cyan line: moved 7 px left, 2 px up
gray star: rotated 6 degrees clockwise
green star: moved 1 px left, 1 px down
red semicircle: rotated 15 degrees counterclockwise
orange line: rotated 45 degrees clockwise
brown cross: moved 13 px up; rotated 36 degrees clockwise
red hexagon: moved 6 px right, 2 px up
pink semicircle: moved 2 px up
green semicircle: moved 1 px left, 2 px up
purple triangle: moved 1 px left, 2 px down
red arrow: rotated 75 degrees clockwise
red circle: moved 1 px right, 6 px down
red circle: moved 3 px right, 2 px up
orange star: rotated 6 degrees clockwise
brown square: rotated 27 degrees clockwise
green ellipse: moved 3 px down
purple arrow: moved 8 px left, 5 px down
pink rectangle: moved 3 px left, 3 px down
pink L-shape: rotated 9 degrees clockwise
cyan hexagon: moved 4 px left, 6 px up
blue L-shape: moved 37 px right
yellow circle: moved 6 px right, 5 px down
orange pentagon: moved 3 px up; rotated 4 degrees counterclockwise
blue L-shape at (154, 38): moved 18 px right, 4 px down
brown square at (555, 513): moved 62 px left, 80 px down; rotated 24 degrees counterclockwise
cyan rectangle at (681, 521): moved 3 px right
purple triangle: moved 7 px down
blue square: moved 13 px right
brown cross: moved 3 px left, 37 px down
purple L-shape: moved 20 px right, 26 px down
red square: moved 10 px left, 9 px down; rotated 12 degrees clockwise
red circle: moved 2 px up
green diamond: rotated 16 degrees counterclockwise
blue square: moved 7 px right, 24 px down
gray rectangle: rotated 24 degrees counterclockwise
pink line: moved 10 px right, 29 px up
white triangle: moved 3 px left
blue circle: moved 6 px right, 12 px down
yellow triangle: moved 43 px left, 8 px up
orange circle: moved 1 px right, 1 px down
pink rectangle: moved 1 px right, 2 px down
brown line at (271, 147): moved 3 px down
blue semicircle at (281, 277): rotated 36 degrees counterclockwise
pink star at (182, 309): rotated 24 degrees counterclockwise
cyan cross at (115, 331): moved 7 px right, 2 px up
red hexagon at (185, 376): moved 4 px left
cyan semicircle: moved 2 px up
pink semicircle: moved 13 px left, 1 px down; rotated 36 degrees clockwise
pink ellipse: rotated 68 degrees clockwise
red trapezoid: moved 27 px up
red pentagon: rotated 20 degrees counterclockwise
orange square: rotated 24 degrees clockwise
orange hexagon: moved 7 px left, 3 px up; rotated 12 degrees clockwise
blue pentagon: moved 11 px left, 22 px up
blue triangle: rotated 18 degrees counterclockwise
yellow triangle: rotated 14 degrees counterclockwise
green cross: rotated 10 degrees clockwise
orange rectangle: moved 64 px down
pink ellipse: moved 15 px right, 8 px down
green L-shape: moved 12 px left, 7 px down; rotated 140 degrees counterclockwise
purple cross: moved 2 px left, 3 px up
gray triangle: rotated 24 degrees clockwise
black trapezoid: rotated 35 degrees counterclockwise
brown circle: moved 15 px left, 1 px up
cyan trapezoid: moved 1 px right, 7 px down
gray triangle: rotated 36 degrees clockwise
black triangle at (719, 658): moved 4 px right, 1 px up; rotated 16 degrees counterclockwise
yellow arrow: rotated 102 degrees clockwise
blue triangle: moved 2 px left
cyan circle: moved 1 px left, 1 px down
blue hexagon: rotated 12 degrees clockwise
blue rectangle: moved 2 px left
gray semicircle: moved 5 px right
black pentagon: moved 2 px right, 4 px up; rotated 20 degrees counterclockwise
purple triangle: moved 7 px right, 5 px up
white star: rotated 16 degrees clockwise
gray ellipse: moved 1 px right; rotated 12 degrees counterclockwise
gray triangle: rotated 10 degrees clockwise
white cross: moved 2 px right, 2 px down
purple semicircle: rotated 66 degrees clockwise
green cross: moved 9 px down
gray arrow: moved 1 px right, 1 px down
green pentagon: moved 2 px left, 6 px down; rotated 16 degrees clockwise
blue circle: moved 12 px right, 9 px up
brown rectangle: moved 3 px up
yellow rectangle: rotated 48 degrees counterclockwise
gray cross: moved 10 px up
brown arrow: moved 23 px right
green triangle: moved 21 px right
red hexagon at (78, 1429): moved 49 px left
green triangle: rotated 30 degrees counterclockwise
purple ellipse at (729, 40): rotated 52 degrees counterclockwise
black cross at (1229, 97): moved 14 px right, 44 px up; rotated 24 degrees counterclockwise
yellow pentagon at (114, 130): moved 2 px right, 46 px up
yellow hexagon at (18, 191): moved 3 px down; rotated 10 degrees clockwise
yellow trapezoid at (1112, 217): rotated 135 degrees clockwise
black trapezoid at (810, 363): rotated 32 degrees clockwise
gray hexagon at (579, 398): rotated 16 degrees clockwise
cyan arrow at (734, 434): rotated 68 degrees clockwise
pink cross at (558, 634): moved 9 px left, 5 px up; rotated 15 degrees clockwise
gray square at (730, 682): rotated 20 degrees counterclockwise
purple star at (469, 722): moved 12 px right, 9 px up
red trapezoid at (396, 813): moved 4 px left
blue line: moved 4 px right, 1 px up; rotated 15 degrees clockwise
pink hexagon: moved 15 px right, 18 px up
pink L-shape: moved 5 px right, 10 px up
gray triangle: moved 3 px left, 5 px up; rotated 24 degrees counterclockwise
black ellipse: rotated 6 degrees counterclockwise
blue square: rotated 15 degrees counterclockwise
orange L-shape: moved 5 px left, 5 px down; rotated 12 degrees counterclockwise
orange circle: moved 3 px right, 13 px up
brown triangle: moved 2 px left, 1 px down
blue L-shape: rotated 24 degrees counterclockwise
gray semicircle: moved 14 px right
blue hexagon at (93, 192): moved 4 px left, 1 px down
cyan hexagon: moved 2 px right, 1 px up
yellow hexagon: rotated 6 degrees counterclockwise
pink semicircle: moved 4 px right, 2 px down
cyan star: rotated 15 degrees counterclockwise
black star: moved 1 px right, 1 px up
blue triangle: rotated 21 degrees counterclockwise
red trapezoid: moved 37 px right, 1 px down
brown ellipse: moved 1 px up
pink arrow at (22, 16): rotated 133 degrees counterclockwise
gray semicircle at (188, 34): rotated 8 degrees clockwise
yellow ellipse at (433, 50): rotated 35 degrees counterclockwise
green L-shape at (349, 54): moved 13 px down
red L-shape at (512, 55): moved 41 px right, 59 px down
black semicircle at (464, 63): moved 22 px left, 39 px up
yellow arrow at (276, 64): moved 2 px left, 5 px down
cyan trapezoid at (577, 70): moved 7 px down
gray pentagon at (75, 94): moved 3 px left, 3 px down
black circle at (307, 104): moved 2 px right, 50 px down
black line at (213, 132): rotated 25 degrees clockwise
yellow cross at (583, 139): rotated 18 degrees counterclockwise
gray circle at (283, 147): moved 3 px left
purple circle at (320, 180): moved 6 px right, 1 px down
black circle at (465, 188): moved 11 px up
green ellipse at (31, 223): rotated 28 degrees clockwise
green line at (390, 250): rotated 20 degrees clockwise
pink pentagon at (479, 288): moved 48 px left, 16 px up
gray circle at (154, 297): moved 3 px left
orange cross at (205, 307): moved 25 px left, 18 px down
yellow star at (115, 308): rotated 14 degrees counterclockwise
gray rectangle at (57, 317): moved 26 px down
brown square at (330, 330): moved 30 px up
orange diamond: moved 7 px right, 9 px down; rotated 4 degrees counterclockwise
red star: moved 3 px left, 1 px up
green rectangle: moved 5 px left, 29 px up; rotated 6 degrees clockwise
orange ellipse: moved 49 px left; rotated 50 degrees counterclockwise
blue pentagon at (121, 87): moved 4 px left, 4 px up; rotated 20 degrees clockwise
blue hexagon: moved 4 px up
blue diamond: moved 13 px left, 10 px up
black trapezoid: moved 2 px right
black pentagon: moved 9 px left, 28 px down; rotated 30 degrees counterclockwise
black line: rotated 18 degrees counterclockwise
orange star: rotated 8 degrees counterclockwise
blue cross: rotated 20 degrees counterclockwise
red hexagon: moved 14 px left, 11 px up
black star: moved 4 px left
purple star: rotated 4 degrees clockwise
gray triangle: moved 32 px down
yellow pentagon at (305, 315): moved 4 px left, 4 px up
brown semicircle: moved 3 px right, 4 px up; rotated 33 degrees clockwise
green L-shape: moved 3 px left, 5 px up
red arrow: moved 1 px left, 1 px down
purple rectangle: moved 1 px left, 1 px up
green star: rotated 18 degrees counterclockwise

**What to produce:** Give back exactly the material above from its opening line to the line bearing "brown cross: moved 3 px left, 37 px down".

**Answer:**
cyan line: moved 7 px left, 2 px up
gray star: rotated 6 degrees clockwise
green star: moved 1 px left, 1 px down
red semicircle: rotated 15 degrees counterclockwise
orange line: rotated 45 degrees clockwise
brown cross: moved 13 px up; rotated 36 degrees clockwise
red hexagon: moved 6 px right, 2 px up
pink semicircle: moved 2 px up
green semicircle: moved 1 px left, 2 px up
purple triangle: moved 1 px left, 2 px down
red arrow: rotated 75 degrees clockwise
red circle: moved 1 px right, 6 px down
red circle: moved 3 px right, 2 px up
orange star: rotated 6 degrees clockwise
brown square: rotated 27 degrees clockwise
green ellipse: moved 3 px down
purple arrow: moved 8 px left, 5 px down
pink rectangle: moved 3 px left, 3 px down
pink L-shape: rotated 9 degrees clockwise
cyan hexagon: moved 4 px left, 6 px up
blue L-shape: moved 37 px right
yellow circle: moved 6 px right, 5 px down
orange pentagon: moved 3 px up; rotated 4 degrees counterclockwise
blue L-shape at (154, 38): moved 18 px right, 4 px down
brown square at (555, 513): moved 62 px left, 80 px down; rotated 24 degrees counterclockwise
cyan rectangle at (681, 521): moved 3 px right
purple triangle: moved 7 px down
blue square: moved 13 px right
brown cross: moved 3 px left, 37 px down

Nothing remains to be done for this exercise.